REQUIRED WORK »
Please transcribe the entries exactly and omit the images they contain.

MATERIAL PROVIDED »
-*-*-

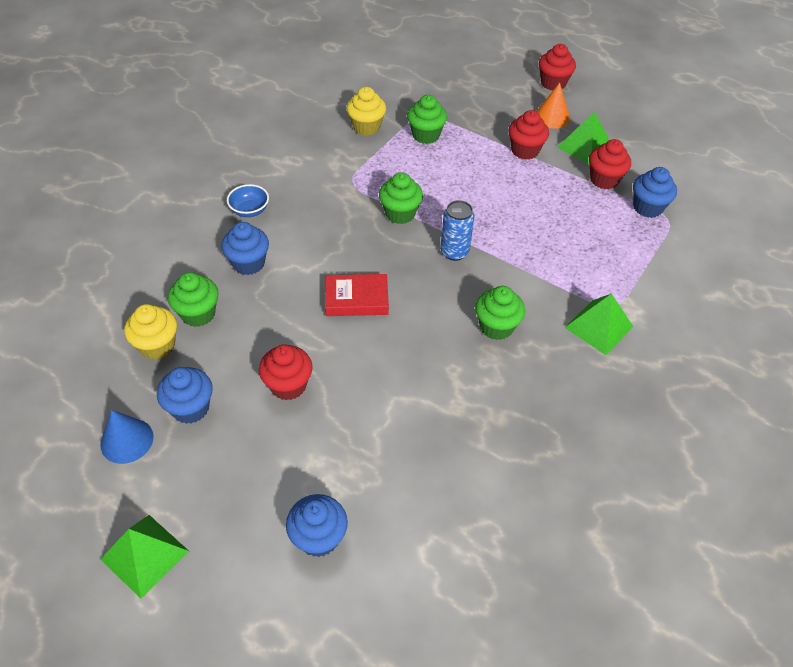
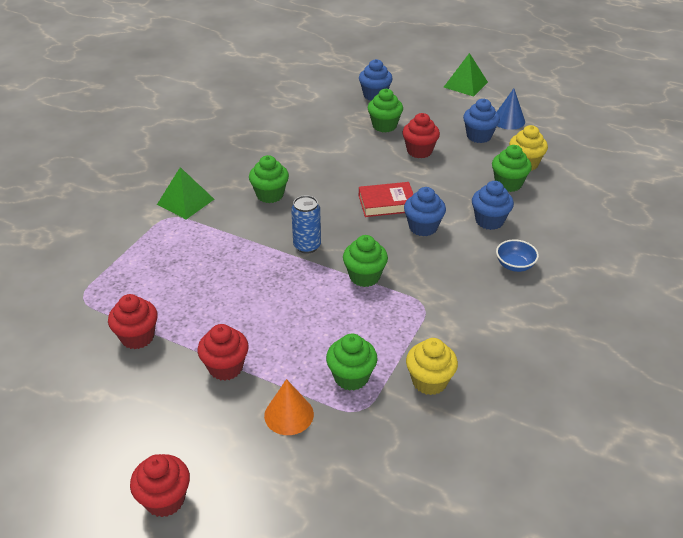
camera: 175 degrees right, 10 degrees down
(323, 448) = (384, 126): none -> green cupcake
(552, 117) = (180, 428): orange cone -> orange cone (289, 415)
(585, 146) = (147, 382): green pyramid -> none
(647, 207) = (100, 308): blue cupcake -> blue cupcake (423, 227)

-*-*-

TASK OUTPUT »
camera: 175 degrees right, 10 degrees down
(323, 448) = (384, 126): none -> green cupcake
(552, 117) = (180, 428): orange cone -> orange cone (289, 415)
(585, 146) = (147, 382): green pyramid -> none
(647, 207) = (100, 308): blue cupcake -> blue cupcake (423, 227)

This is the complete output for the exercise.